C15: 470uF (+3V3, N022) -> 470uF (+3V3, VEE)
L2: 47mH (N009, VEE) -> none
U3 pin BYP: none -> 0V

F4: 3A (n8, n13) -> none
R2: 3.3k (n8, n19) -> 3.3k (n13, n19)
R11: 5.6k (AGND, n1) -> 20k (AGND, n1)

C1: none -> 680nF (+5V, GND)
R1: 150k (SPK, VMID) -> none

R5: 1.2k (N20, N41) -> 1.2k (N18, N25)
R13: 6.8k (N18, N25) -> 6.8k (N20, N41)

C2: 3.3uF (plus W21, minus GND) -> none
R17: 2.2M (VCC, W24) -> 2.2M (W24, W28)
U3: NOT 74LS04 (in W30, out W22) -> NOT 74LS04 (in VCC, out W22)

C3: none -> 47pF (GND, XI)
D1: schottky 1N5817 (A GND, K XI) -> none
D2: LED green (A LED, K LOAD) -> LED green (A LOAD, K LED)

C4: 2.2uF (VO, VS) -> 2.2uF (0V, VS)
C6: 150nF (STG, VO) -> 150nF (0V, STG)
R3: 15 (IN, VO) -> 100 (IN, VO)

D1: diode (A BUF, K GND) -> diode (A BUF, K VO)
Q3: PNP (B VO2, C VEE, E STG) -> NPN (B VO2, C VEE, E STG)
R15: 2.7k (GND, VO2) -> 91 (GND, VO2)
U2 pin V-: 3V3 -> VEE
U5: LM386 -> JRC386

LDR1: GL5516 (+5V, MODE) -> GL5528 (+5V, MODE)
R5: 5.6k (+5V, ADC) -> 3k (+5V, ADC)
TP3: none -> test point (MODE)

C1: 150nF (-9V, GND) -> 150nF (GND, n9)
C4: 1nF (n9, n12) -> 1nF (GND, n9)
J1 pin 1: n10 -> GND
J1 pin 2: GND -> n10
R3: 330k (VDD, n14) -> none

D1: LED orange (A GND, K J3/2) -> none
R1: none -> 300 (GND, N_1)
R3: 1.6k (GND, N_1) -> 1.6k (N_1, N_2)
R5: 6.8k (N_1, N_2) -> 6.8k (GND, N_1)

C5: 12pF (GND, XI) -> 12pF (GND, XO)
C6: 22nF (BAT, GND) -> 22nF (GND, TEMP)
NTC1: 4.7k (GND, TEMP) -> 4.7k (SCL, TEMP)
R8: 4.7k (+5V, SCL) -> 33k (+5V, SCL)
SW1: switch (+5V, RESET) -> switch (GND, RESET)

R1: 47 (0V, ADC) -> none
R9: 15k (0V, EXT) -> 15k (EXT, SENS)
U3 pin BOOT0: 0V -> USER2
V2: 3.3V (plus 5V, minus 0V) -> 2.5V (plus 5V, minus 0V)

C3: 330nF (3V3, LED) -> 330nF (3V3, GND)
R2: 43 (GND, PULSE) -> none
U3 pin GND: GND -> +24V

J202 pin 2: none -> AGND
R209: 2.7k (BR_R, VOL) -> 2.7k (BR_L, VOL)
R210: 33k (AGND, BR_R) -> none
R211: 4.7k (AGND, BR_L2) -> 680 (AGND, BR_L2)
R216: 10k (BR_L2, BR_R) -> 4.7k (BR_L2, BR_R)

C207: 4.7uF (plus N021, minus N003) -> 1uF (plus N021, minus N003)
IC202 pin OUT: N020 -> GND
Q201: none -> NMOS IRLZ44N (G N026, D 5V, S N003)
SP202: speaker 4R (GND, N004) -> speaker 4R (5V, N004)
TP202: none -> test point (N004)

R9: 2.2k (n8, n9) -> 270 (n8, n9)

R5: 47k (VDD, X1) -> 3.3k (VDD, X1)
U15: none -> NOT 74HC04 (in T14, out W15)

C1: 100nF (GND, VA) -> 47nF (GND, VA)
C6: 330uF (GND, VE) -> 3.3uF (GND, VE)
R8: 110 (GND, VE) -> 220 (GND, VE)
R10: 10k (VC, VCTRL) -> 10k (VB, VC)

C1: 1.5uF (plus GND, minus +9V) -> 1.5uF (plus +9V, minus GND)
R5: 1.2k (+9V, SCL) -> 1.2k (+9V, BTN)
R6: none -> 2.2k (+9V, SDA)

- Exercise objective -
Each line of the data above should appear again in your answer, exactly as given.

- The answer -
C15: 470uF (+3V3, N022) -> 470uF (+3V3, VEE)
L2: 47mH (N009, VEE) -> none
U3 pin BYP: none -> 0V

F4: 3A (n8, n13) -> none
R2: 3.3k (n8, n19) -> 3.3k (n13, n19)
R11: 5.6k (AGND, n1) -> 20k (AGND, n1)

C1: none -> 680nF (+5V, GND)
R1: 150k (SPK, VMID) -> none

R5: 1.2k (N20, N41) -> 1.2k (N18, N25)
R13: 6.8k (N18, N25) -> 6.8k (N20, N41)

C2: 3.3uF (plus W21, minus GND) -> none
R17: 2.2M (VCC, W24) -> 2.2M (W24, W28)
U3: NOT 74LS04 (in W30, out W22) -> NOT 74LS04 (in VCC, out W22)

C3: none -> 47pF (GND, XI)
D1: schottky 1N5817 (A GND, K XI) -> none
D2: LED green (A LED, K LOAD) -> LED green (A LOAD, K LED)

C4: 2.2uF (VO, VS) -> 2.2uF (0V, VS)
C6: 150nF (STG, VO) -> 150nF (0V, STG)
R3: 15 (IN, VO) -> 100 (IN, VO)

D1: diode (A BUF, K GND) -> diode (A BUF, K VO)
Q3: PNP (B VO2, C VEE, E STG) -> NPN (B VO2, C VEE, E STG)
R15: 2.7k (GND, VO2) -> 91 (GND, VO2)
U2 pin V-: 3V3 -> VEE
U5: LM386 -> JRC386

LDR1: GL5516 (+5V, MODE) -> GL5528 (+5V, MODE)
R5: 5.6k (+5V, ADC) -> 3k (+5V, ADC)
TP3: none -> test point (MODE)

C1: 150nF (-9V, GND) -> 150nF (GND, n9)
C4: 1nF (n9, n12) -> 1nF (GND, n9)
J1 pin 1: n10 -> GND
J1 pin 2: GND -> n10
R3: 330k (VDD, n14) -> none

D1: LED orange (A GND, K J3/2) -> none
R1: none -> 300 (GND, N_1)
R3: 1.6k (GND, N_1) -> 1.6k (N_1, N_2)
R5: 6.8k (N_1, N_2) -> 6.8k (GND, N_1)

C5: 12pF (GND, XI) -> 12pF (GND, XO)
C6: 22nF (BAT, GND) -> 22nF (GND, TEMP)
NTC1: 4.7k (GND, TEMP) -> 4.7k (SCL, TEMP)
R8: 4.7k (+5V, SCL) -> 33k (+5V, SCL)
SW1: switch (+5V, RESET) -> switch (GND, RESET)

R1: 47 (0V, ADC) -> none
R9: 15k (0V, EXT) -> 15k (EXT, SENS)
U3 pin BOOT0: 0V -> USER2
V2: 3.3V (plus 5V, minus 0V) -> 2.5V (plus 5V, minus 0V)

C3: 330nF (3V3, LED) -> 330nF (3V3, GND)
R2: 43 (GND, PULSE) -> none
U3 pin GND: GND -> +24V

J202 pin 2: none -> AGND
R209: 2.7k (BR_R, VOL) -> 2.7k (BR_L, VOL)
R210: 33k (AGND, BR_R) -> none
R211: 4.7k (AGND, BR_L2) -> 680 (AGND, BR_L2)
R216: 10k (BR_L2, BR_R) -> 4.7k (BR_L2, BR_R)

C207: 4.7uF (plus N021, minus N003) -> 1uF (plus N021, minus N003)
IC202 pin OUT: N020 -> GND
Q201: none -> NMOS IRLZ44N (G N026, D 5V, S N003)
SP202: speaker 4R (GND, N004) -> speaker 4R (5V, N004)
TP202: none -> test point (N004)

R9: 2.2k (n8, n9) -> 270 (n8, n9)

R5: 47k (VDD, X1) -> 3.3k (VDD, X1)
U15: none -> NOT 74HC04 (in T14, out W15)

C1: 100nF (GND, VA) -> 47nF (GND, VA)
C6: 330uF (GND, VE) -> 3.3uF (GND, VE)
R8: 110 (GND, VE) -> 220 (GND, VE)
R10: 10k (VC, VCTRL) -> 10k (VB, VC)

C1: 1.5uF (plus GND, minus +9V) -> 1.5uF (plus +9V, minus GND)
R5: 1.2k (+9V, SCL) -> 1.2k (+9V, BTN)
R6: none -> 2.2k (+9V, SDA)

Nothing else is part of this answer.